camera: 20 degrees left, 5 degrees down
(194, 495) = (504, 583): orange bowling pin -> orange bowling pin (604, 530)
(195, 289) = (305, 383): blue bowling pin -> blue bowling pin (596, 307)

* * *

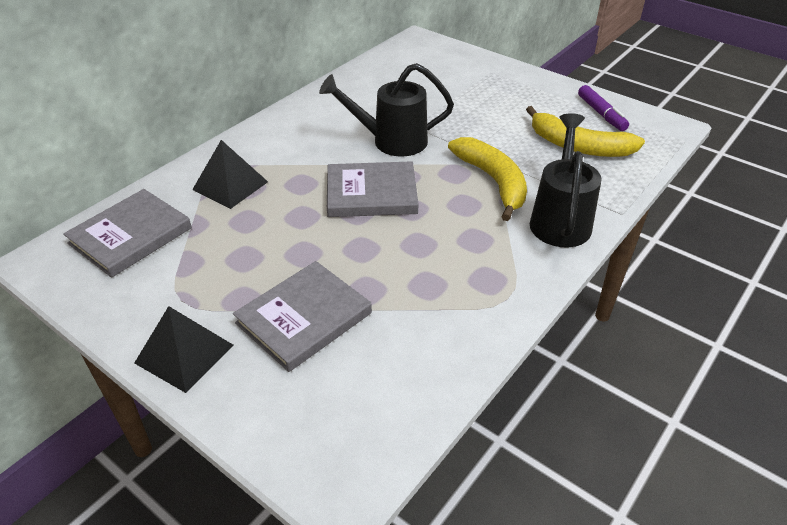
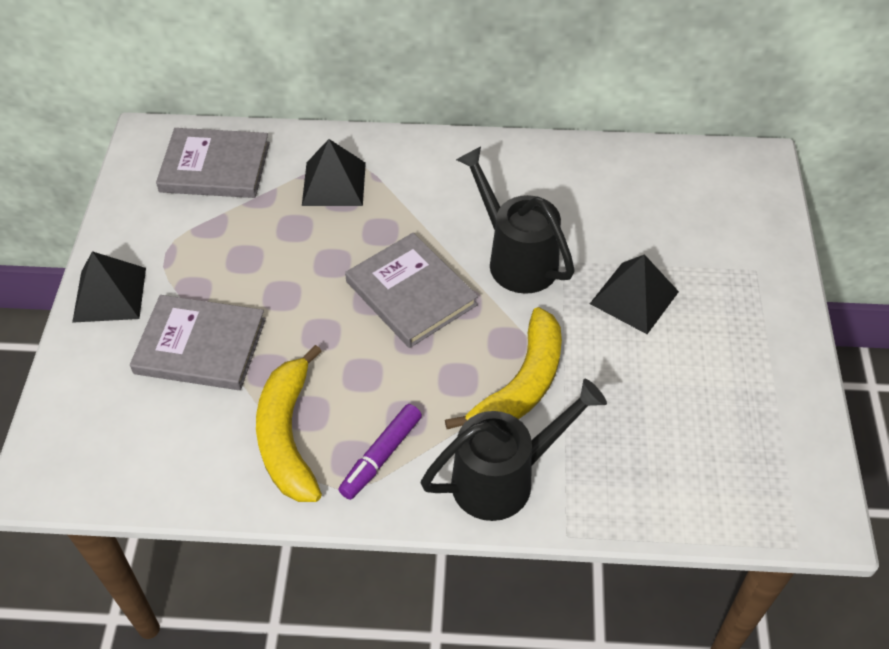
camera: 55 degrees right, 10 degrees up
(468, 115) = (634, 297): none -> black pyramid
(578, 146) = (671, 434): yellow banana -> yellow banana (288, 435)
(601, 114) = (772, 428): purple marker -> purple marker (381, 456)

==

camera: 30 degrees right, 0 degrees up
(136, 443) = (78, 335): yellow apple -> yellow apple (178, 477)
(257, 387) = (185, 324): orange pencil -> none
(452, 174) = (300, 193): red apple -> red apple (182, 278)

(What the task requires):
The answer must be every line from the entries above that holds the string "bowling".

(Exercise answer):
(194, 495) = (504, 583): orange bowling pin -> orange bowling pin (604, 530)
(195, 289) = (305, 383): blue bowling pin -> blue bowling pin (596, 307)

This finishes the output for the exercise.